Recast the records starting at the line that contains "Nafula [589, 864]" and ending at the line that contains "Extreme (1003, 1053)" as a two-column CSV with the header request,answer. Give one row per request, with its text and its answer each in a single quoted field and line breaks replaced by spaces.

▶ PROVIDED RECORDS:
□ □ □ □

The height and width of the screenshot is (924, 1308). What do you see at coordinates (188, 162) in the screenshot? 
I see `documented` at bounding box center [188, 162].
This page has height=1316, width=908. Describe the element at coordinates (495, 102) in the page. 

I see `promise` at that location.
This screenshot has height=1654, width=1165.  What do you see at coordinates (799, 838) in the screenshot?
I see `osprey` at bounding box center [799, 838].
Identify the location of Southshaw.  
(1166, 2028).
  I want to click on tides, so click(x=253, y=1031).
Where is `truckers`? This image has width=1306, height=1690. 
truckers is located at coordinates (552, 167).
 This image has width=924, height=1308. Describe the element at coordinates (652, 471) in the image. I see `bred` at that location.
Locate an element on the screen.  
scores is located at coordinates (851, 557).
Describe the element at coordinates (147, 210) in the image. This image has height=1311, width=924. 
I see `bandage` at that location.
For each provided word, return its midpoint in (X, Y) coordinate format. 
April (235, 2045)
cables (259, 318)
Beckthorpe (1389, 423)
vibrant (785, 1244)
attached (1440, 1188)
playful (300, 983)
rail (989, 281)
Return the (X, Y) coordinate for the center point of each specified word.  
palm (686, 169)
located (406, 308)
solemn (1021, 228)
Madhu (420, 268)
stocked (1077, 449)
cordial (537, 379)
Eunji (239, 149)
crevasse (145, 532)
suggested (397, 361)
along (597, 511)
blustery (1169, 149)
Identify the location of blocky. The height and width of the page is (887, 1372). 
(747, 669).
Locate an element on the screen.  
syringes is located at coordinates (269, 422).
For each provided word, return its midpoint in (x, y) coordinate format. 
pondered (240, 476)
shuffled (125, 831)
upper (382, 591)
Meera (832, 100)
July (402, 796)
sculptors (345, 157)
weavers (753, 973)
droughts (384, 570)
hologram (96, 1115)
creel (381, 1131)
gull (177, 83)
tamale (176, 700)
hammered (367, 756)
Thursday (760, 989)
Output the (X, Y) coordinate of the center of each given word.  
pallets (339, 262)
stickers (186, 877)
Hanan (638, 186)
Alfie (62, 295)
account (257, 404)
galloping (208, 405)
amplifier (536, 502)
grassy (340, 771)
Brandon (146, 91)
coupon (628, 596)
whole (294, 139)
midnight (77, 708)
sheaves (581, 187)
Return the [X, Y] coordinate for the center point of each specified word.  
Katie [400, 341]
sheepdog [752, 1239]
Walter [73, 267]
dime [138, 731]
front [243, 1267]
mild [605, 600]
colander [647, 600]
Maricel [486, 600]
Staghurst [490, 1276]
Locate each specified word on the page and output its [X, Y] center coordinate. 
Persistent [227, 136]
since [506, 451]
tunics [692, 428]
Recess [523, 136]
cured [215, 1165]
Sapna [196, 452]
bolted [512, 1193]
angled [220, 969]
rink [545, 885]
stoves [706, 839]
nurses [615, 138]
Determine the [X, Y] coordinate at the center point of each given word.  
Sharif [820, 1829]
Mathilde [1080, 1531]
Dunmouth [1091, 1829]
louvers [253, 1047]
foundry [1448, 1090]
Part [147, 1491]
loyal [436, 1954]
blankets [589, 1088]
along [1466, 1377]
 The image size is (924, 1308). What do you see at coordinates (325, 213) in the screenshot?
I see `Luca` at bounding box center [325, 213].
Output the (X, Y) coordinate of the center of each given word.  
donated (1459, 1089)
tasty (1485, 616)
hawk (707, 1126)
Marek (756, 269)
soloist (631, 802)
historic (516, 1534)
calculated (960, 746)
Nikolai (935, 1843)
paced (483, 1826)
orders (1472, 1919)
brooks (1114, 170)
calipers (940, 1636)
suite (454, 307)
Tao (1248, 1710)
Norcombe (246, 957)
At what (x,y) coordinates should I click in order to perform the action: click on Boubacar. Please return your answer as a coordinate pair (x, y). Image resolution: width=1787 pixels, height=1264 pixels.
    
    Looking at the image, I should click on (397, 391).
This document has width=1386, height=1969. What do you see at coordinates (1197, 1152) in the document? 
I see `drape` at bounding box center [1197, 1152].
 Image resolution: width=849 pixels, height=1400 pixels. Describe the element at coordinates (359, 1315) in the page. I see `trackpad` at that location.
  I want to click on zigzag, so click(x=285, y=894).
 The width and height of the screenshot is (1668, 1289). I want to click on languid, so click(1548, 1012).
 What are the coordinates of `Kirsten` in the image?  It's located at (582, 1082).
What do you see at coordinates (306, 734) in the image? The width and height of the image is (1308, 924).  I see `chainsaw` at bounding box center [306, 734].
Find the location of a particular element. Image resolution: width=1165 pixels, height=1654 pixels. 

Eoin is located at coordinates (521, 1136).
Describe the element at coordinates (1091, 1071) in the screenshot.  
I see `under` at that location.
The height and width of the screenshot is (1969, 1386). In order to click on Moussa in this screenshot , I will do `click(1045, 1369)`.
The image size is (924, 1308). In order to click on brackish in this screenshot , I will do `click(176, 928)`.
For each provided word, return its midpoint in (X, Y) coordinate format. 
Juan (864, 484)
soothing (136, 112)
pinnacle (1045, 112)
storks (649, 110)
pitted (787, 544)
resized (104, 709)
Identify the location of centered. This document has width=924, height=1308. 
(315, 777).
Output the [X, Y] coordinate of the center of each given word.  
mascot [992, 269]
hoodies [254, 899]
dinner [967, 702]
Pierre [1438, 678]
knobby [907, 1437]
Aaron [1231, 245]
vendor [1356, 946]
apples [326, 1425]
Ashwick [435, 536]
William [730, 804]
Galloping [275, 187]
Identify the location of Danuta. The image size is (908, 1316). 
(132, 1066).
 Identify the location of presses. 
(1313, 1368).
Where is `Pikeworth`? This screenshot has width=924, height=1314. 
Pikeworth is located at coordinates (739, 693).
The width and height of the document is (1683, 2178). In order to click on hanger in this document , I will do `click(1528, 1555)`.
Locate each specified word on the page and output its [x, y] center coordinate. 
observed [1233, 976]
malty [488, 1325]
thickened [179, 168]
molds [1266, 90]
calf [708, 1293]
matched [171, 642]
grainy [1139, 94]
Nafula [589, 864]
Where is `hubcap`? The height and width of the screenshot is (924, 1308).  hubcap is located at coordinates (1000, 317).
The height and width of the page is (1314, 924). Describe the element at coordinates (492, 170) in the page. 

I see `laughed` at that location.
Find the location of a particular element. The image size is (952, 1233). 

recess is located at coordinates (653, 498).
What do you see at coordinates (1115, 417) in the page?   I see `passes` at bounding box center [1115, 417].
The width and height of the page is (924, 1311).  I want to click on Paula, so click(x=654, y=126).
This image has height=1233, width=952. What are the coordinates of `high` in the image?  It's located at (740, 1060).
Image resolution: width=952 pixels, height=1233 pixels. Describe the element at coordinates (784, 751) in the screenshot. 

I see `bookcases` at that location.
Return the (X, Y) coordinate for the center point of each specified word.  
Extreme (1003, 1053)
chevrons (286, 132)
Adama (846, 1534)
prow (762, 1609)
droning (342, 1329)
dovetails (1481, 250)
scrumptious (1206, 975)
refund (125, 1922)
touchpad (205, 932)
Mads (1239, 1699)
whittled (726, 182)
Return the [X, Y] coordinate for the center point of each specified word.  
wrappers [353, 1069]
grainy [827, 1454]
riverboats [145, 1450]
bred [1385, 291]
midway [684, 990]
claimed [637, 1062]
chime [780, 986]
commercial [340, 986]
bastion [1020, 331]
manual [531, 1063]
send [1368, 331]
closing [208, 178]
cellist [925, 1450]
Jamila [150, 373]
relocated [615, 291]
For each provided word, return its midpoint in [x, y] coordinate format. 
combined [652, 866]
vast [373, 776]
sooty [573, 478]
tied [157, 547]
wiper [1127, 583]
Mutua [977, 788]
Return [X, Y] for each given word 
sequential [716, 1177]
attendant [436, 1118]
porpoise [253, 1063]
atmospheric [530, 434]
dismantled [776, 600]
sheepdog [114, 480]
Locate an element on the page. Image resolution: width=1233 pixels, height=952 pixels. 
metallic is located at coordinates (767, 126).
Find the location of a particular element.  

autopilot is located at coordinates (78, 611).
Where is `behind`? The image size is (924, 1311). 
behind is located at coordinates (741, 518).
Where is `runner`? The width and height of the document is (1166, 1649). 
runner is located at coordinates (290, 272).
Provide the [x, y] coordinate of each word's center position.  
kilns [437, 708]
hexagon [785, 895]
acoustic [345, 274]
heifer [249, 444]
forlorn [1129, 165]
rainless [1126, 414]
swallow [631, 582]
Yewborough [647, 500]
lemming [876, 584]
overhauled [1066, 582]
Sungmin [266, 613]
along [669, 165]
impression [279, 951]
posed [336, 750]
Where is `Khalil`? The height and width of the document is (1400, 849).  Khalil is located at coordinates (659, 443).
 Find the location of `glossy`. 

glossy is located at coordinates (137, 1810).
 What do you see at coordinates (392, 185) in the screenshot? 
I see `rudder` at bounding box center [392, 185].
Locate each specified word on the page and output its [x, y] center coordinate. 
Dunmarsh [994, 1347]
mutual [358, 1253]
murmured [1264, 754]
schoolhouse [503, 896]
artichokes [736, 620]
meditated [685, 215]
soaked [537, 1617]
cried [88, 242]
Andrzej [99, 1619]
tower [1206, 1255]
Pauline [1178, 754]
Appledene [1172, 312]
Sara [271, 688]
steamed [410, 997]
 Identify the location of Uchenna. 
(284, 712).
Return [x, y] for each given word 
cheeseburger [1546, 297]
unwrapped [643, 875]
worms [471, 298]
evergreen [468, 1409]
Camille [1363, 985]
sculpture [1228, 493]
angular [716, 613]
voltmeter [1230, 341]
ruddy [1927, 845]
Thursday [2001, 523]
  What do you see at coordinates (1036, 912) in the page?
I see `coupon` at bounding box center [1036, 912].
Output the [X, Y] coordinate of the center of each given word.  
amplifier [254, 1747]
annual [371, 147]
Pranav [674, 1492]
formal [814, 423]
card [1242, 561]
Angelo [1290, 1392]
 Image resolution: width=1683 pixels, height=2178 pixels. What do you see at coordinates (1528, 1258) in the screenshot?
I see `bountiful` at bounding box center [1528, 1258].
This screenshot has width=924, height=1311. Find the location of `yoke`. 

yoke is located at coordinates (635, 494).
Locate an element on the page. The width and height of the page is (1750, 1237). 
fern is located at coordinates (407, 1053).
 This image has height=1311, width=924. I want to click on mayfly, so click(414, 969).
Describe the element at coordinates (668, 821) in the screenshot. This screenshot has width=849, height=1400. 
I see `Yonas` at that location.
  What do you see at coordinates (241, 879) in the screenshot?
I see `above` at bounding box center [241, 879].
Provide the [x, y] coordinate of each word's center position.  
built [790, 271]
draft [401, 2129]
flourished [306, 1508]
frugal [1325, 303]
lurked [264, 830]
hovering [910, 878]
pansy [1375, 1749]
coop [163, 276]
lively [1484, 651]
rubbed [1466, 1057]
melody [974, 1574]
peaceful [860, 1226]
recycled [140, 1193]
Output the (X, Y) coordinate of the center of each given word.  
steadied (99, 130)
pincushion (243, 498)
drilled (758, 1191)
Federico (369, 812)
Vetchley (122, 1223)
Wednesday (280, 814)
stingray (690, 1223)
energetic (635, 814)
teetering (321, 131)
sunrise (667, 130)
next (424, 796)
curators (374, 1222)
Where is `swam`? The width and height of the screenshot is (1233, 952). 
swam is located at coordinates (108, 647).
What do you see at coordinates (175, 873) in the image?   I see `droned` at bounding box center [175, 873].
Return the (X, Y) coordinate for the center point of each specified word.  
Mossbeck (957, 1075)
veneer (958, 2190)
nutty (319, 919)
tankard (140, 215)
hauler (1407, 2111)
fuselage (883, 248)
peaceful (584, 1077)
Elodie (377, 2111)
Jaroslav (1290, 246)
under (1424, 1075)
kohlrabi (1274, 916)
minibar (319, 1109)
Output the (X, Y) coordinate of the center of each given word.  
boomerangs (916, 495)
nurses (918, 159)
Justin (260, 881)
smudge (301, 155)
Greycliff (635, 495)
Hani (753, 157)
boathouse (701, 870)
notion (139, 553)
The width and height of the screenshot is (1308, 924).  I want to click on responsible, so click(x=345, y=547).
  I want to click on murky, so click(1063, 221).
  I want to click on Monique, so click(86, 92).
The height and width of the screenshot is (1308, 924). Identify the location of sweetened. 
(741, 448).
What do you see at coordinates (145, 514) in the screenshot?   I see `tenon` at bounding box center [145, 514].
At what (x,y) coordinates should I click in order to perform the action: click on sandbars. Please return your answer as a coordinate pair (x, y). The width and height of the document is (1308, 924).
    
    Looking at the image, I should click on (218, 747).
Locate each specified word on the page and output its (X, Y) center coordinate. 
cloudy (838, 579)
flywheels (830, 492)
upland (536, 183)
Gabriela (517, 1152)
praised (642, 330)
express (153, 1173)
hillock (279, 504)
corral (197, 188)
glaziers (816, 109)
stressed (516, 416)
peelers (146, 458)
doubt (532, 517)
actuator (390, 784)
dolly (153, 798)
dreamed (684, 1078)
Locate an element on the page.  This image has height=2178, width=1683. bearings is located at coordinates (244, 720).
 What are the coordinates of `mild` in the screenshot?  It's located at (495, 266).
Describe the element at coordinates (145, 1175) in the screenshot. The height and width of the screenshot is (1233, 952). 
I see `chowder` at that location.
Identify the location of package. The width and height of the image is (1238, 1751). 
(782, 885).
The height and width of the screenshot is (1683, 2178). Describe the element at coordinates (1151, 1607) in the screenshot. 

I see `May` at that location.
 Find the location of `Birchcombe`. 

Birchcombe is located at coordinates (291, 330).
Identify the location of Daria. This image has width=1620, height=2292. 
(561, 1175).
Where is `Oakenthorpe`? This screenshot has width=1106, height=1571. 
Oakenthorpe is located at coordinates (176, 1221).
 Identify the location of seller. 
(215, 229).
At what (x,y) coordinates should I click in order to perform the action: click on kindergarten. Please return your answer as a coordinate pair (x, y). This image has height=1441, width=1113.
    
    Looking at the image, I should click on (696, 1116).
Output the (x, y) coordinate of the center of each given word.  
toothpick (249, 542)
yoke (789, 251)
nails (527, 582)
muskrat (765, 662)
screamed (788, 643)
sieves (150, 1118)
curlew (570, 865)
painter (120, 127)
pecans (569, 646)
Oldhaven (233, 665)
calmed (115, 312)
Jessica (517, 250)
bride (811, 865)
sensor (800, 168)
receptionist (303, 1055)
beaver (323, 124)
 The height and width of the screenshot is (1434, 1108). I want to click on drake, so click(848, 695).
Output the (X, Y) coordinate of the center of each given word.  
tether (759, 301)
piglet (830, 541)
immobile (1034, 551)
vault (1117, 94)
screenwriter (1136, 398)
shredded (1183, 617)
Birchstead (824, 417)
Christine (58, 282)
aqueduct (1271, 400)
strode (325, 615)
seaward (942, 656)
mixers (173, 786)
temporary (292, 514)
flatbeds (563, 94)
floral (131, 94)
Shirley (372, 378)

□ □ □ □

▶ COMPLETED EXERCISE:
request,answer
"Nafula","[589, 864]"
"Where is `hubcap`? The height and width of the screenshot is (924, 1308).","hubcap is located at coordinates (1000, 317)."
"The height and width of the page is (1314, 924). Describe the element at coordinates (492, 170) in the page.","I see `laughed` at that location."
"Find the location of a particular element. The image size is (952, 1233).","recess is located at coordinates (653, 498)."
"What do you see at coordinates (1115, 417) in the page?","I see `passes` at bounding box center [1115, 417]."
"The width and height of the page is (924, 1311).","I want to click on Paula, so click(x=654, y=126)."
"This image has height=1233, width=952. What are the coordinates of `high` in the image?","It's located at (740, 1060)."
"Image resolution: width=952 pixels, height=1233 pixels. Describe the element at coordinates (784, 751) in the screenshot.","I see `bookcases` at that location."
"Return the (X, Y) coordinate for the center point of each specified word. Extreme","(1003, 1053)"